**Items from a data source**

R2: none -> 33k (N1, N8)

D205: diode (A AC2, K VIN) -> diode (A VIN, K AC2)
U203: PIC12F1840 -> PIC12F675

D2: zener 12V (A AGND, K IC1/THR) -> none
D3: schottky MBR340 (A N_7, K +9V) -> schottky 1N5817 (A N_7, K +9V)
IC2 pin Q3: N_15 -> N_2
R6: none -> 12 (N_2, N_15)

**Task brief**
All lines from the records above should be copied exactly.

**Result of the task**
R2: none -> 33k (N1, N8)

D205: diode (A AC2, K VIN) -> diode (A VIN, K AC2)
U203: PIC12F1840 -> PIC12F675

D2: zener 12V (A AGND, K IC1/THR) -> none
D3: schottky MBR340 (A N_7, K +9V) -> schottky 1N5817 (A N_7, K +9V)
IC2 pin Q3: N_15 -> N_2
R6: none -> 12 (N_2, N_15)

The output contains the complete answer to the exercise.